- Source material:

---

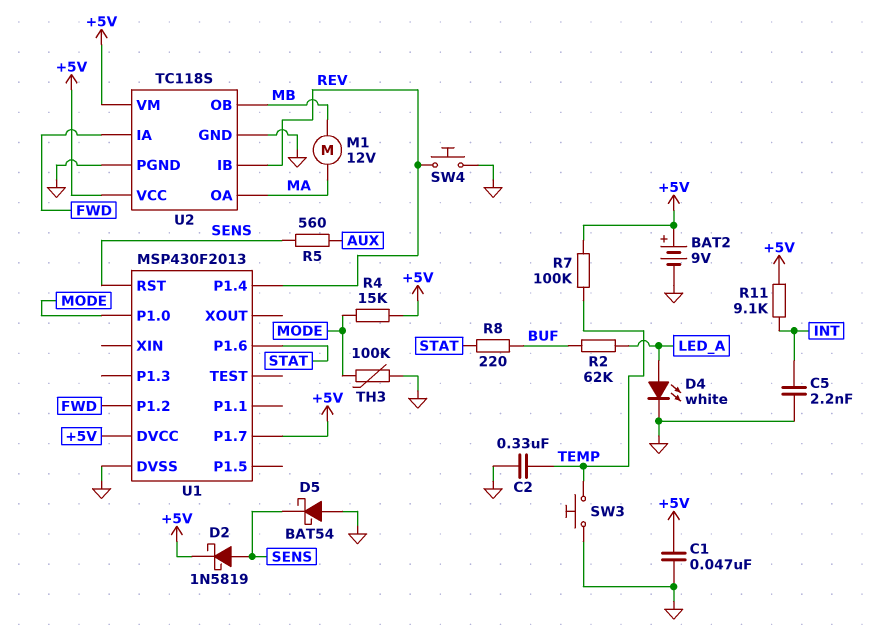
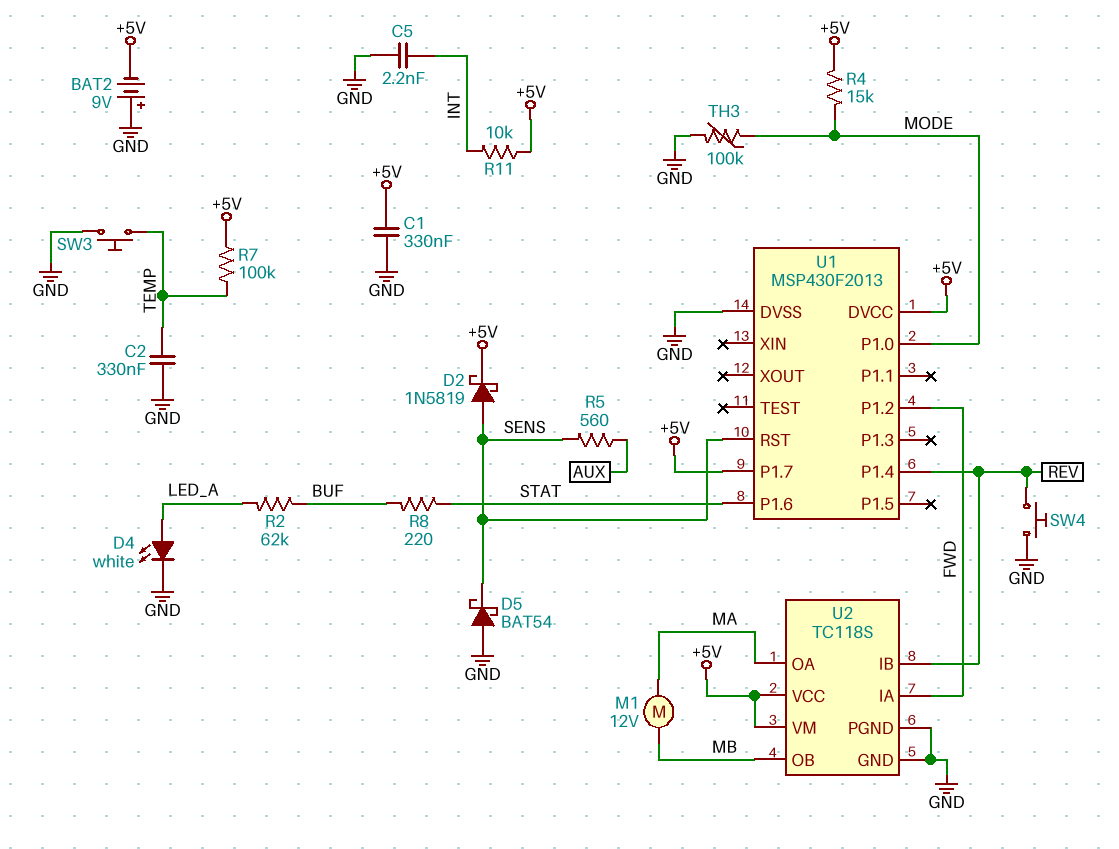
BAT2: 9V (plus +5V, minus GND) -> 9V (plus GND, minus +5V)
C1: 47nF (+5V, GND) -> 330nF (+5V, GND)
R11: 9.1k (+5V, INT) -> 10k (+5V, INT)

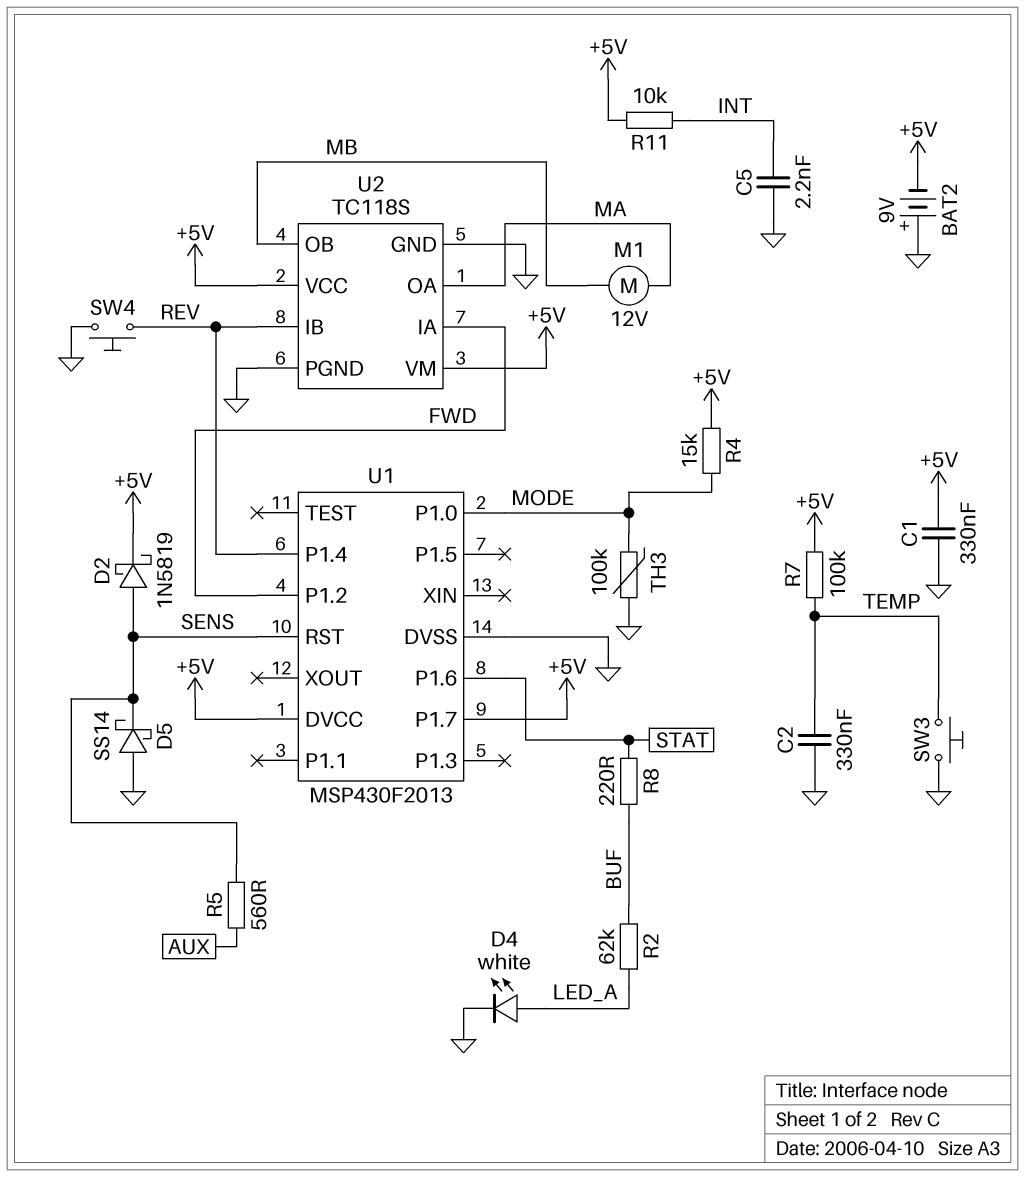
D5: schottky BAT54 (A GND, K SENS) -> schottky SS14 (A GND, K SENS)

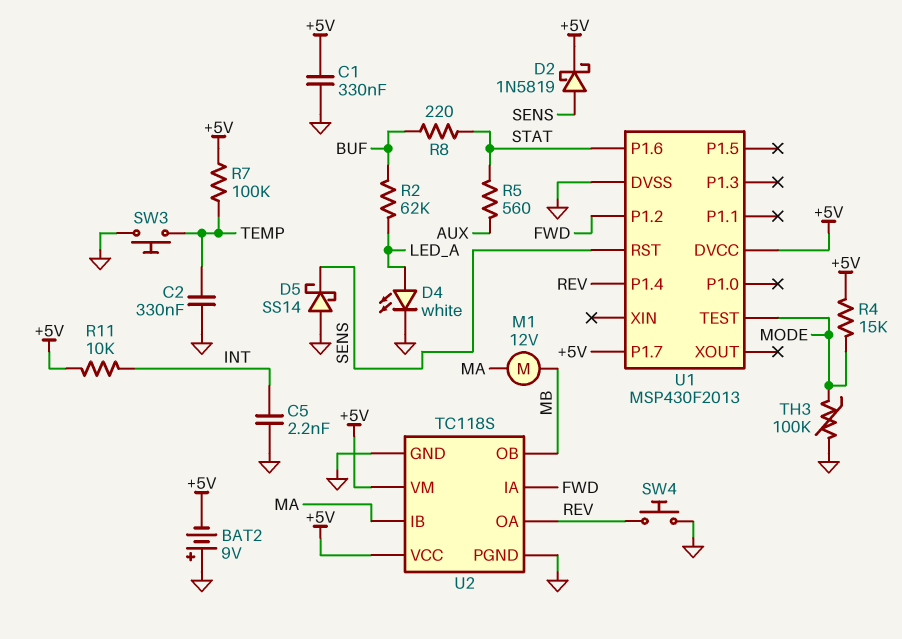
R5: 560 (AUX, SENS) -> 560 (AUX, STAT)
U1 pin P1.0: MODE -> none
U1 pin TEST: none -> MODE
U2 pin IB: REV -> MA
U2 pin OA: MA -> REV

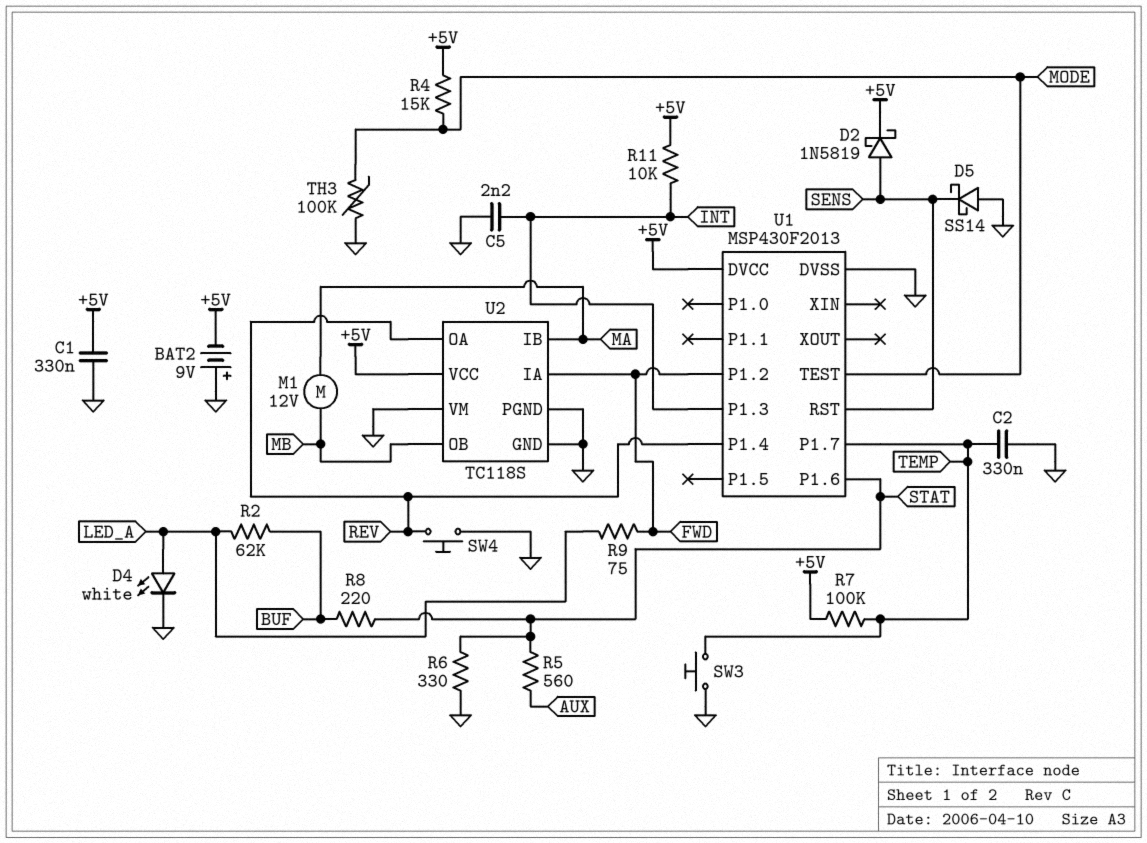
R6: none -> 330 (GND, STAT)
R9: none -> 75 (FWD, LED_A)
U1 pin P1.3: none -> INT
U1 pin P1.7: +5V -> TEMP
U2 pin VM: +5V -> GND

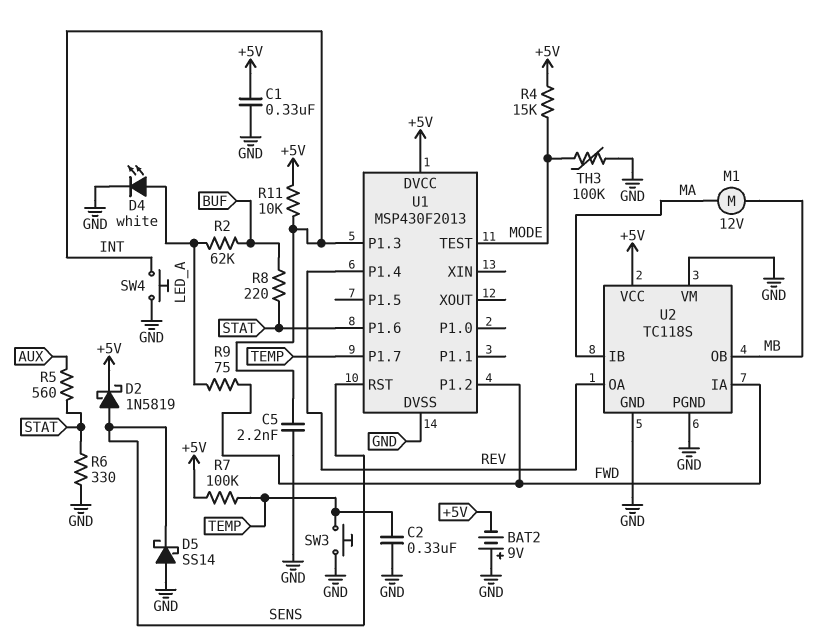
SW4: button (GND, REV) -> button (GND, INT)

---

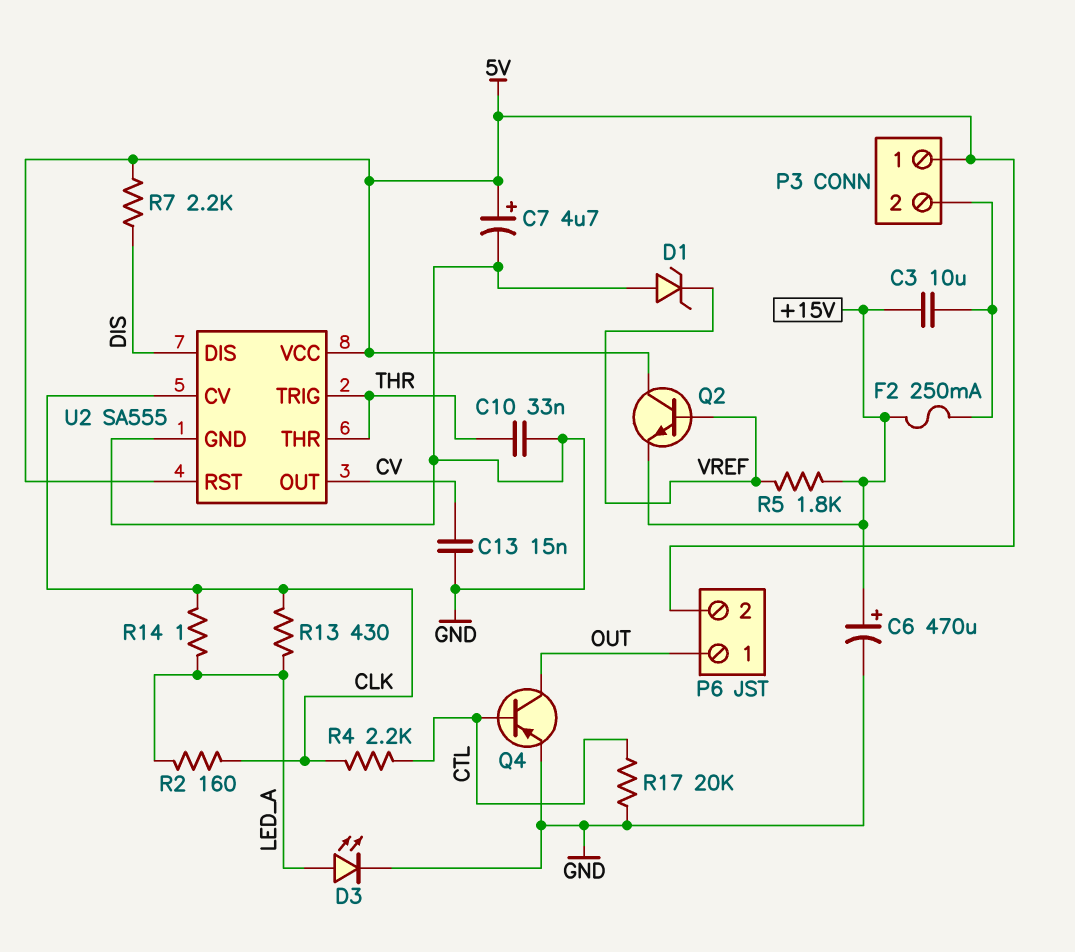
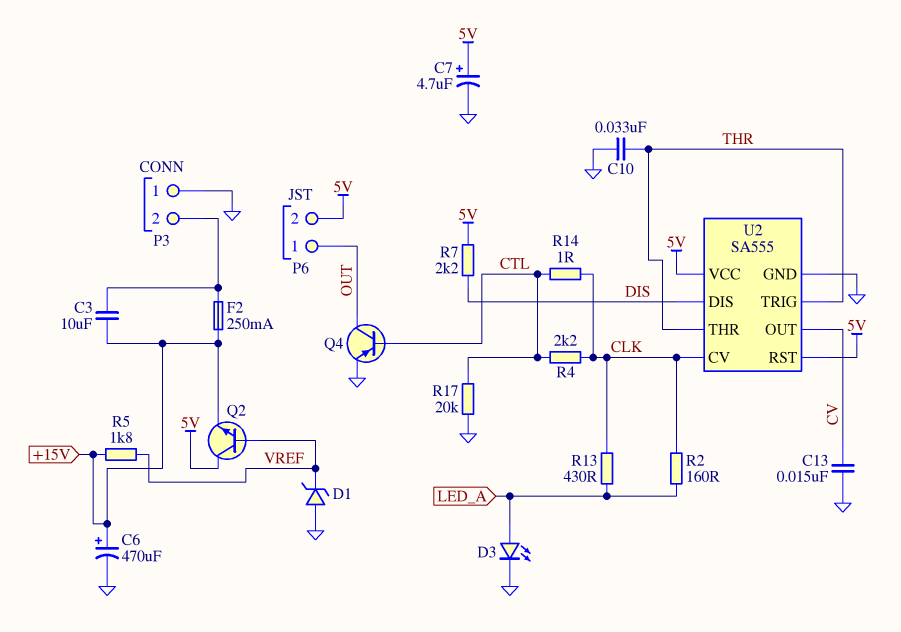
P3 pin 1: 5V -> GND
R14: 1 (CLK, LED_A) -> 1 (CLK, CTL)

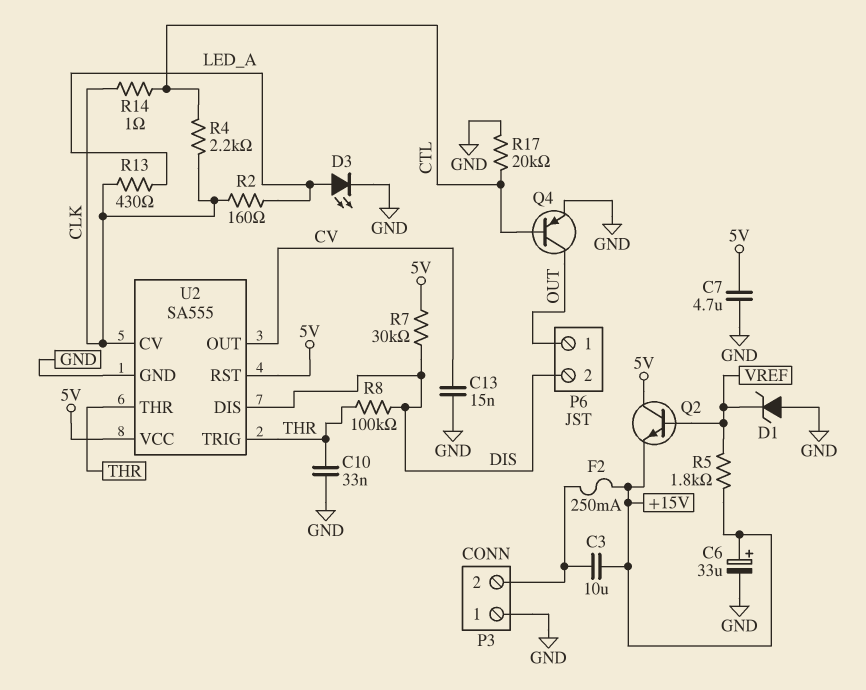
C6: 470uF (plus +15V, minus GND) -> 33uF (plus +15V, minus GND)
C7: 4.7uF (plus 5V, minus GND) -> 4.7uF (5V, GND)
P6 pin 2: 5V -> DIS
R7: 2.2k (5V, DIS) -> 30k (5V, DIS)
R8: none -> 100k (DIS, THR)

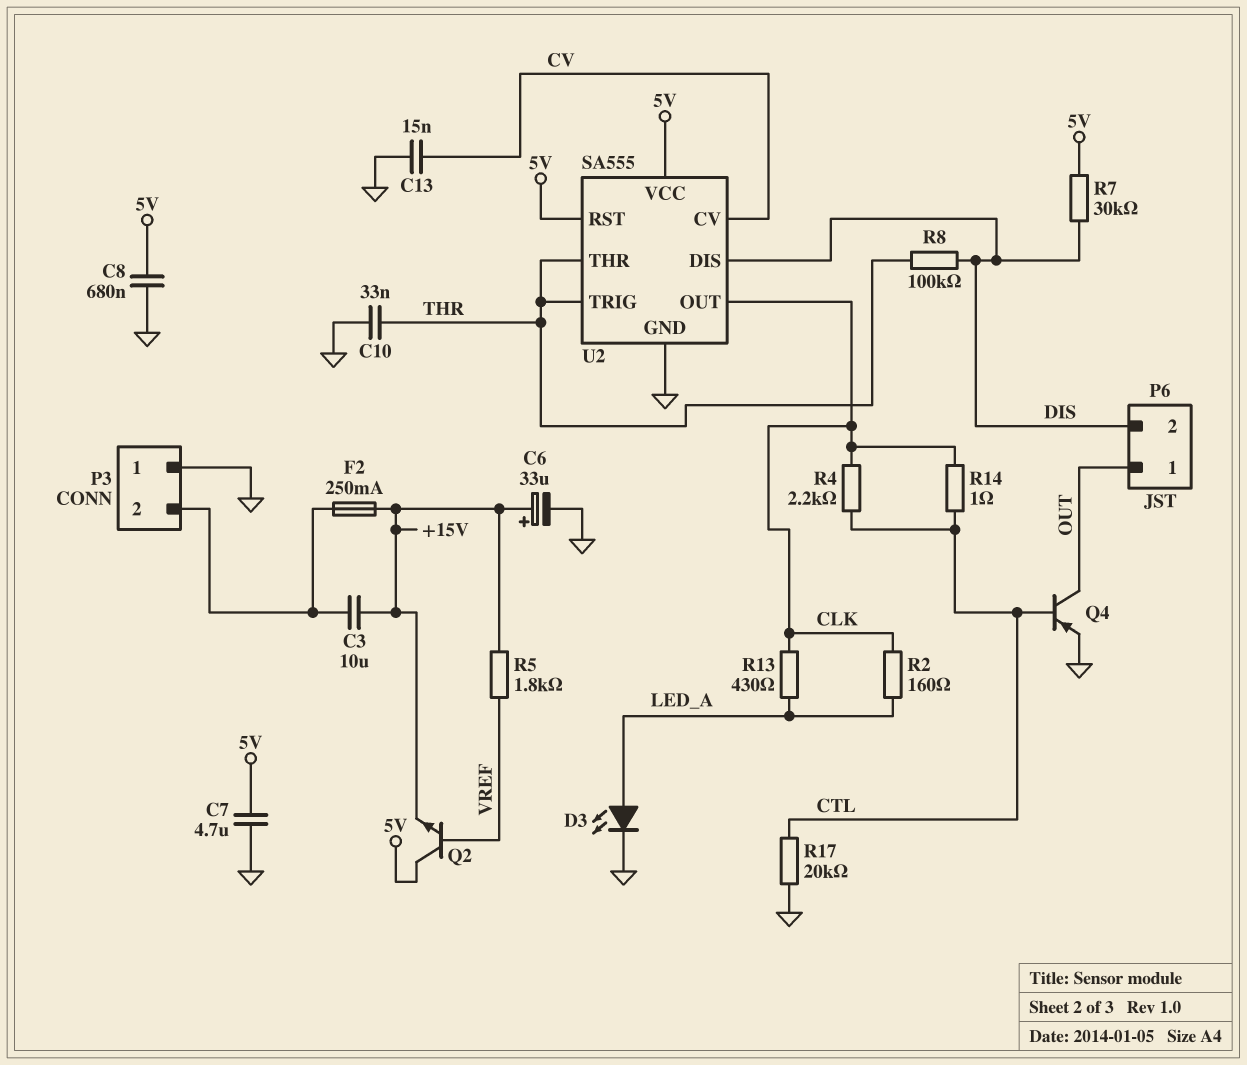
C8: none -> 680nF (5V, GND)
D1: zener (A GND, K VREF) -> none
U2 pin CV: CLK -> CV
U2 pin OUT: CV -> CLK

---

- Task statement: The word "minus" appears in how many lines of the data? Answer with only the number.

- Result for this exercise: 3